Edit difference data
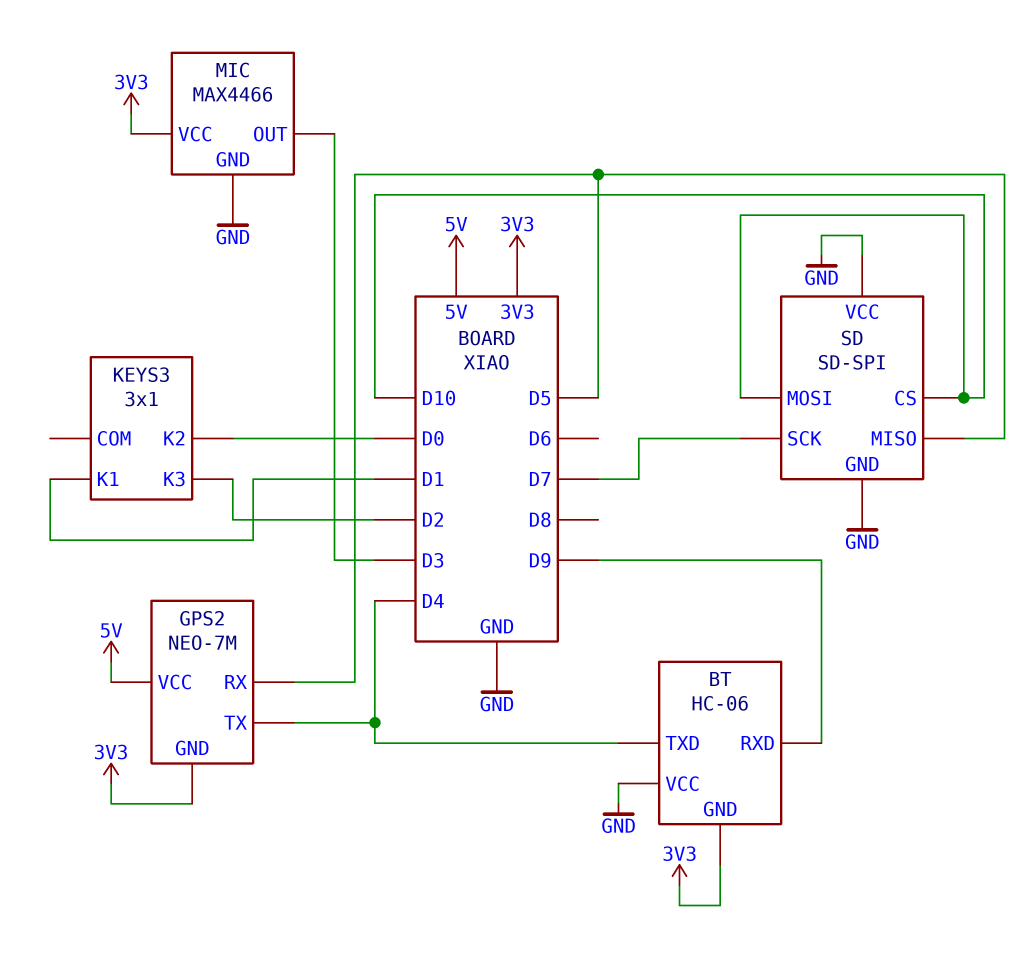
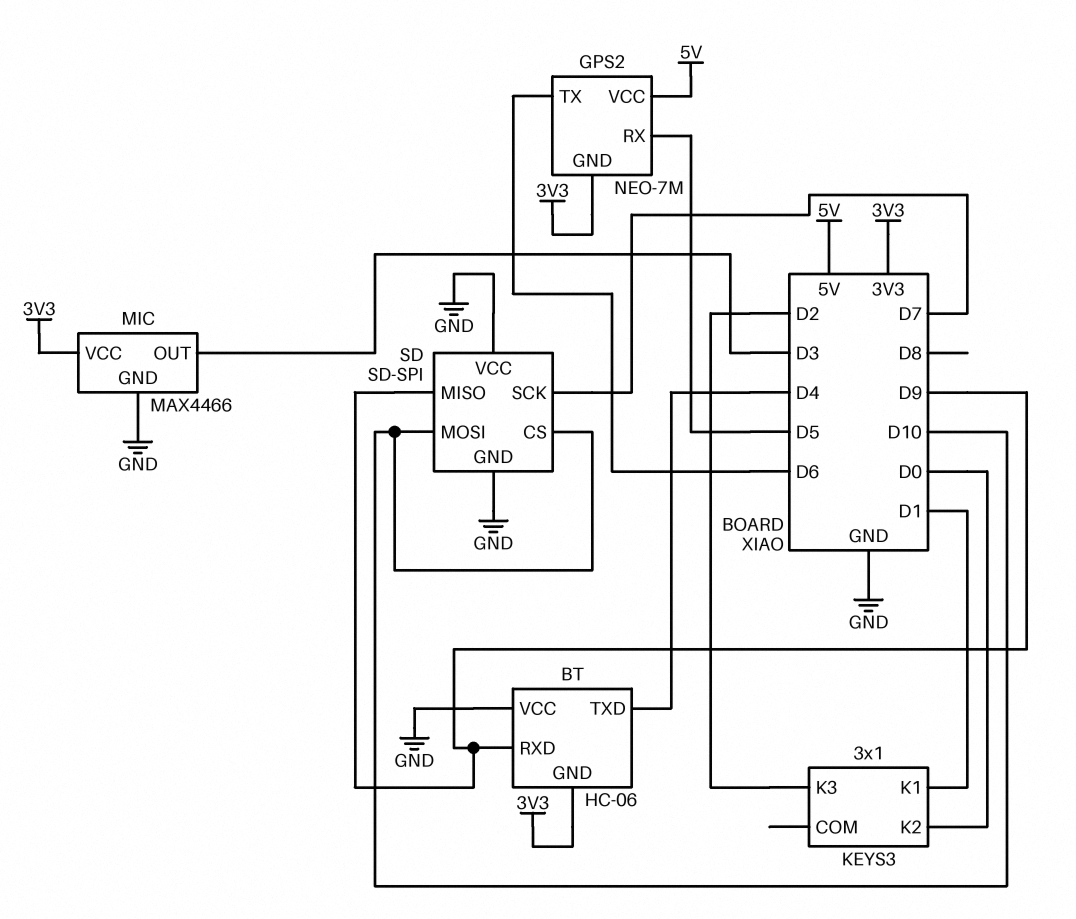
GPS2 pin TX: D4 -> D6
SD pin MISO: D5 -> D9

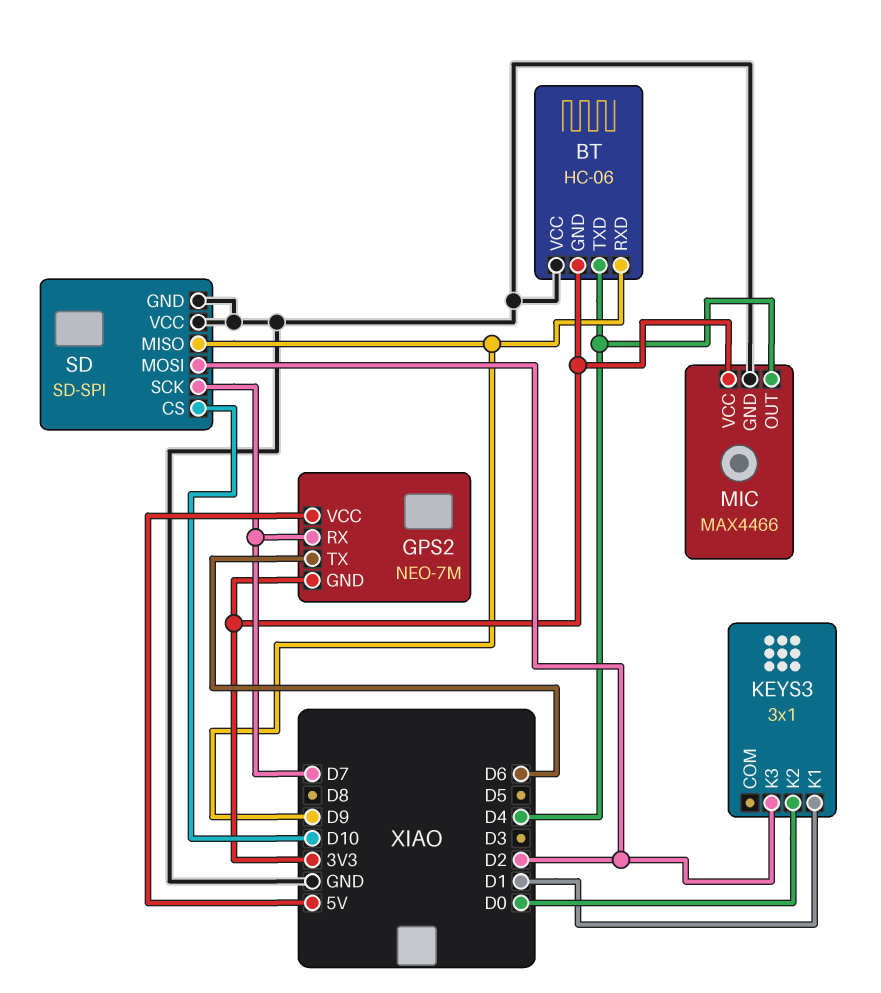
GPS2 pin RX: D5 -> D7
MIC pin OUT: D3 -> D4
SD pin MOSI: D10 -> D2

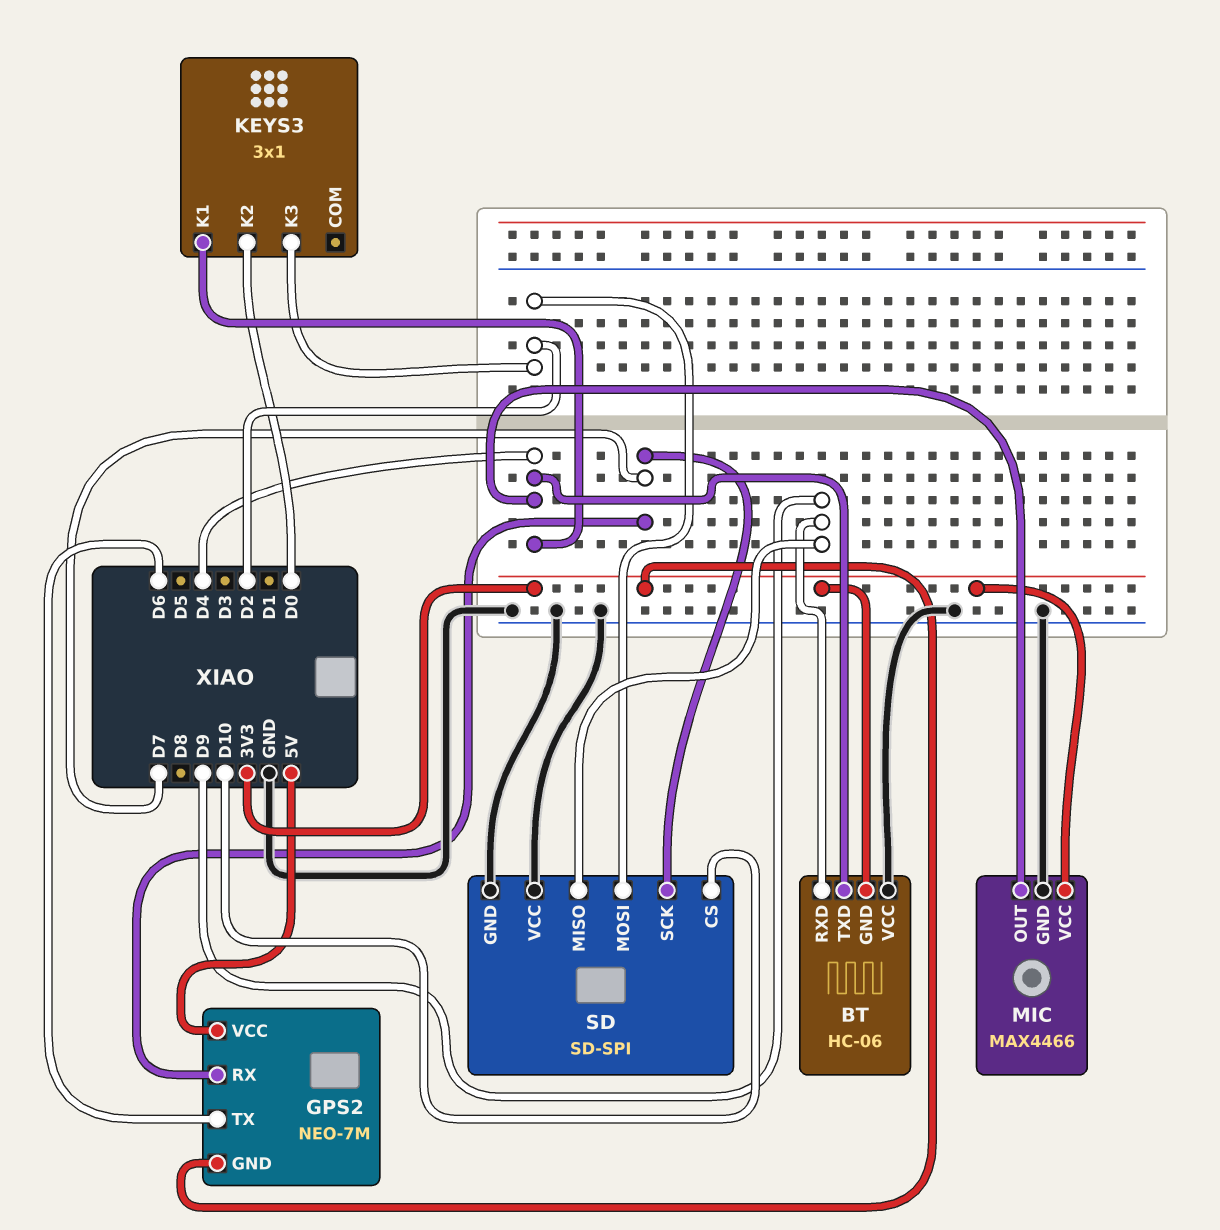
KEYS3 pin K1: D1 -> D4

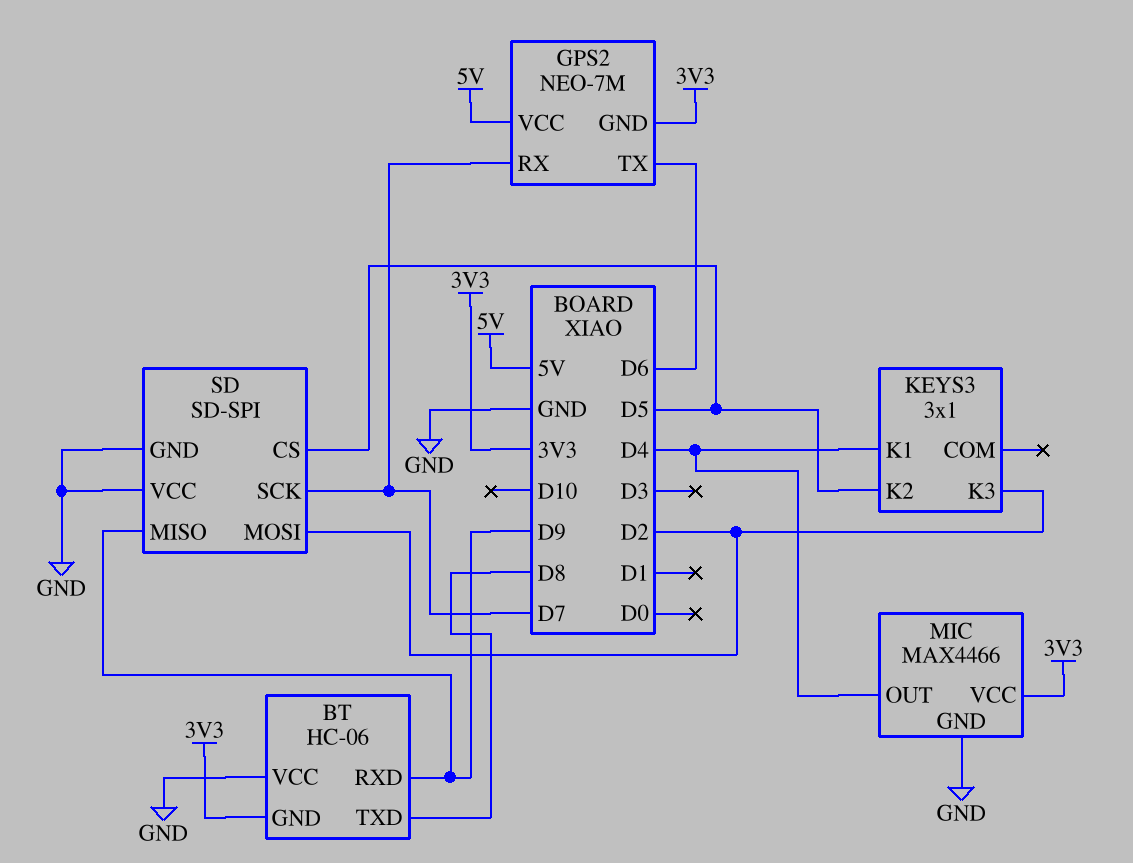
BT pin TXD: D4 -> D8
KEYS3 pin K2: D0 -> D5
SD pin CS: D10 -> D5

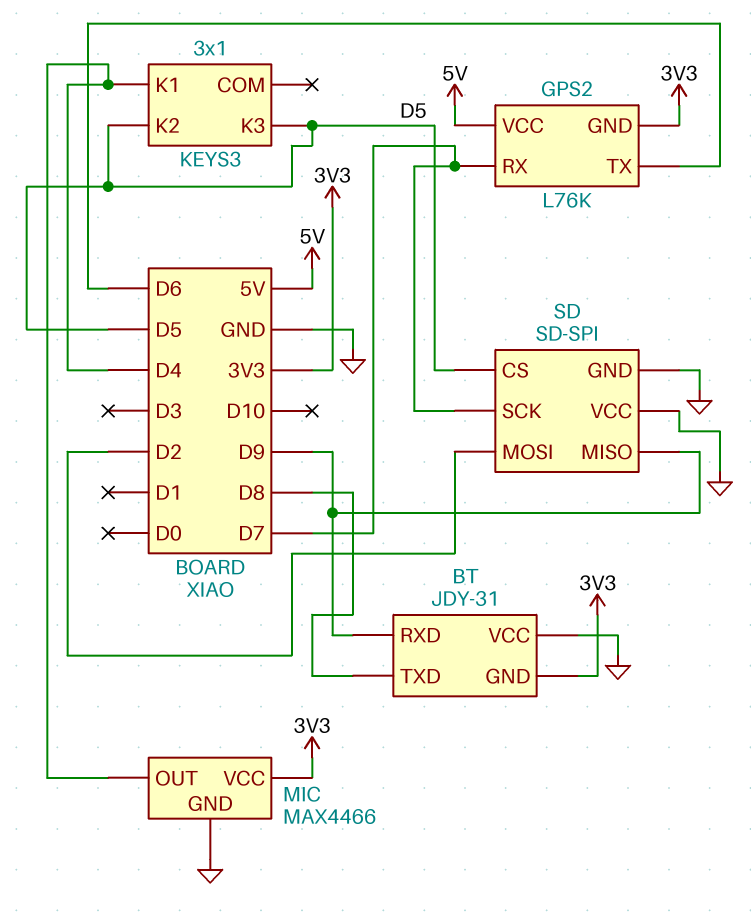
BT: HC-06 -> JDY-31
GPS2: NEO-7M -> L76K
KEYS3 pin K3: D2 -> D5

- **Goal of the exercise**
Transcribe all the entries precisely. Do not include any picture.

- **Output of the task**
GPS2 pin TX: D4 -> D6
SD pin MISO: D5 -> D9

GPS2 pin RX: D5 -> D7
MIC pin OUT: D3 -> D4
SD pin MOSI: D10 -> D2

KEYS3 pin K1: D1 -> D4

BT pin TXD: D4 -> D8
KEYS3 pin K2: D0 -> D5
SD pin CS: D10 -> D5

BT: HC-06 -> JDY-31
GPS2: NEO-7M -> L76K
KEYS3 pin K3: D2 -> D5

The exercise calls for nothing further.